Goal of the exercise: When the word "turquoise" shows up in a line of the data below, copy that whole line.

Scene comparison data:
_ _ _ _

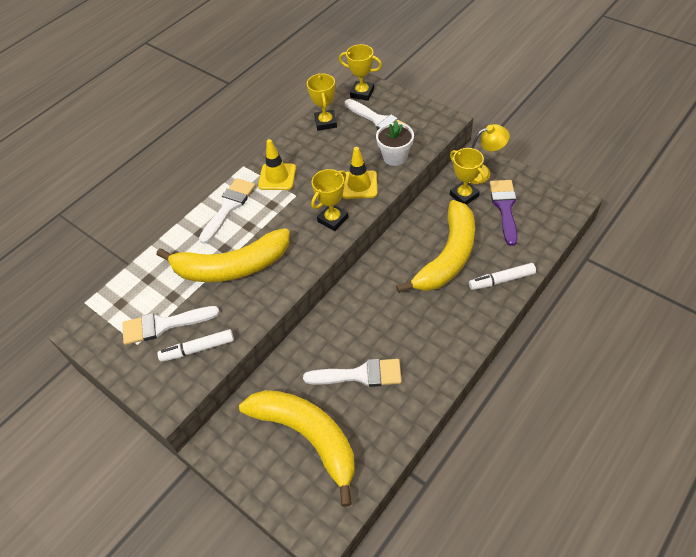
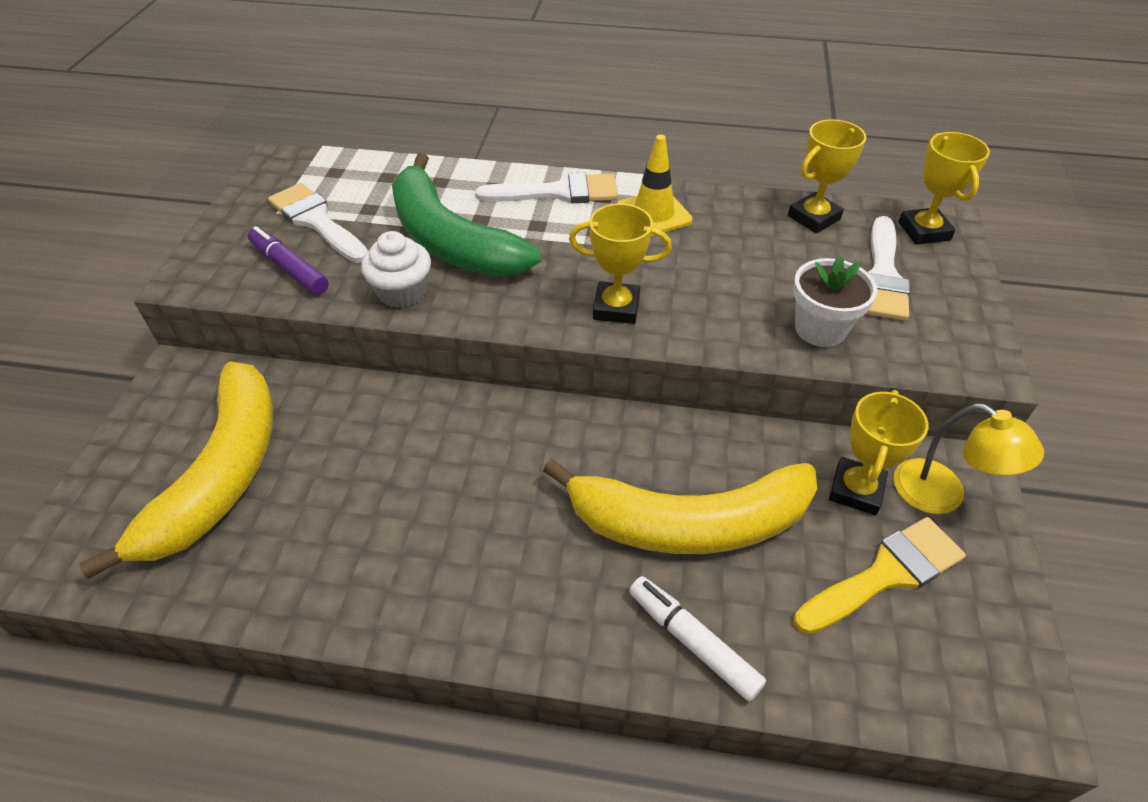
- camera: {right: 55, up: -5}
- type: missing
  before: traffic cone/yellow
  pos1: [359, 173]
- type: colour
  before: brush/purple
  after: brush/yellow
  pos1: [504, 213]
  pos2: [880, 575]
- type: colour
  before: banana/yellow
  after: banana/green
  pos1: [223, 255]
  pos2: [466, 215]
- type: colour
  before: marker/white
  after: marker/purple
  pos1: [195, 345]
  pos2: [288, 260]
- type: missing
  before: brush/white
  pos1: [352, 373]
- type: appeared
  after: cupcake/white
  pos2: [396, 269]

_ _ _ _

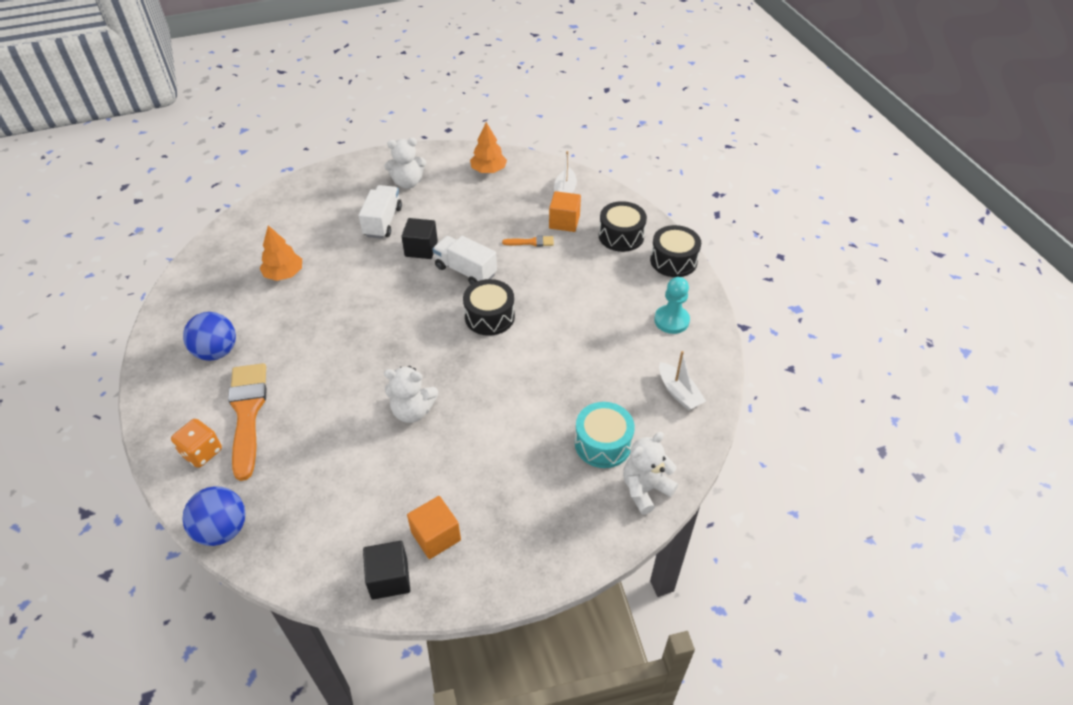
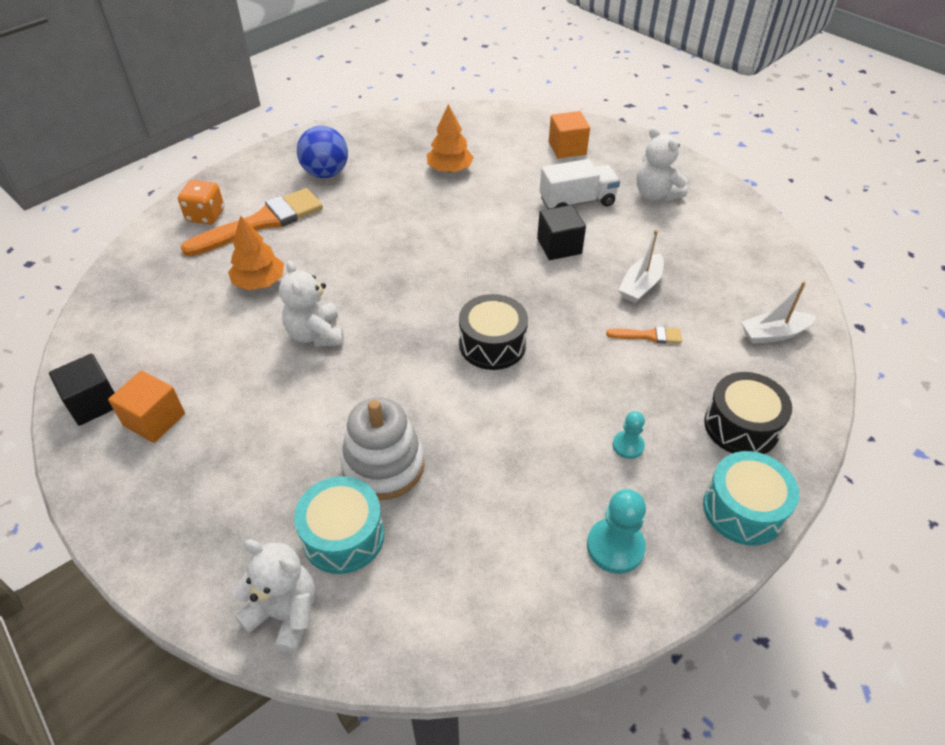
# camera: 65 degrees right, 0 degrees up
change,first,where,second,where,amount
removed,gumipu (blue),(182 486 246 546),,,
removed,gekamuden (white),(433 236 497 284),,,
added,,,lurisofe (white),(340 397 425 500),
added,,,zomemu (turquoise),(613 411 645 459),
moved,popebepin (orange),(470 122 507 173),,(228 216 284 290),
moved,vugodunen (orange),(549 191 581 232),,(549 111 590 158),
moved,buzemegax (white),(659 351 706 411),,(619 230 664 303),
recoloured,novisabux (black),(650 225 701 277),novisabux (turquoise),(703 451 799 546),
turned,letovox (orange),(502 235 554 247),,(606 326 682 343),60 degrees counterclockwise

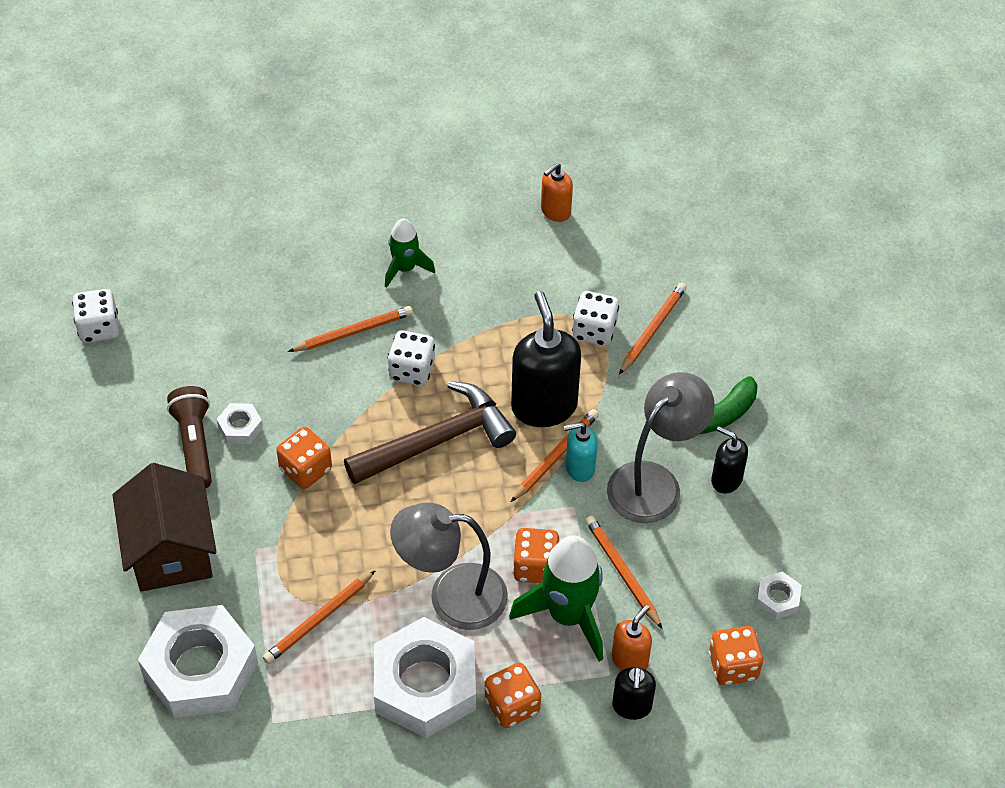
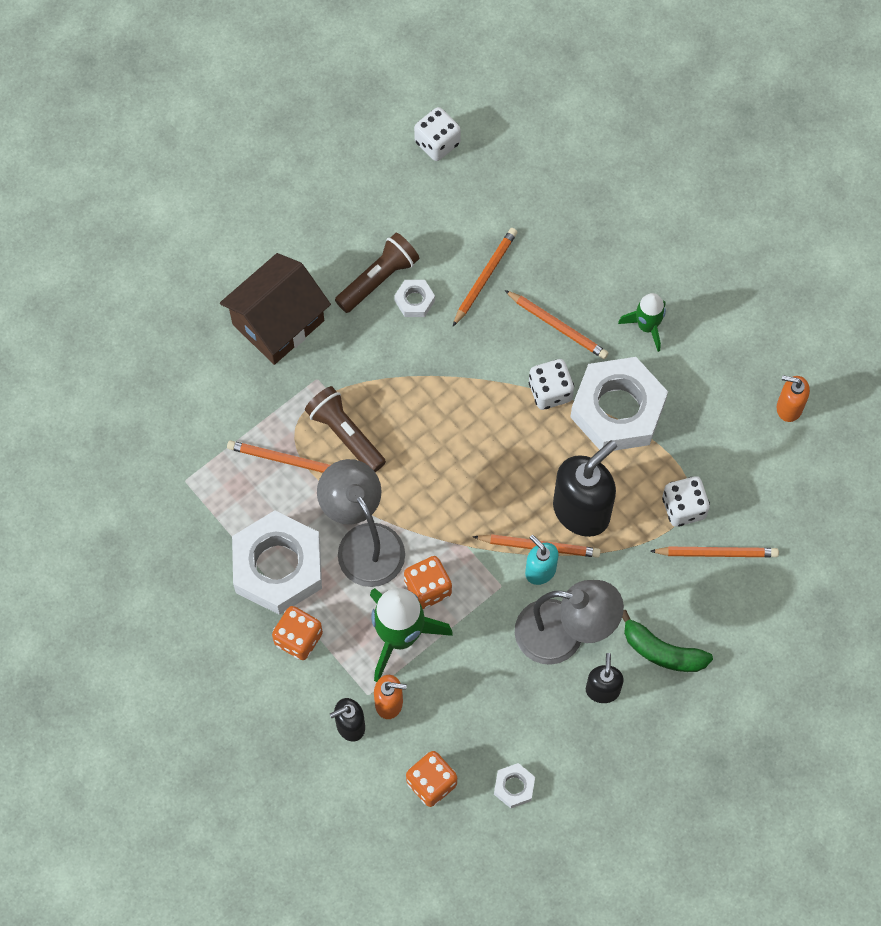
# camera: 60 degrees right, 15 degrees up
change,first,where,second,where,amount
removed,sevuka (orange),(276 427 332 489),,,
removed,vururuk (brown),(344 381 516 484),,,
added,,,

_ _ _ _

Your response:
added,,,zomemu (turquoise),(613 411 645 459),
recoloured,novisabux (black),(650 225 701 277),novisabux (turquoise),(703 451 799 546),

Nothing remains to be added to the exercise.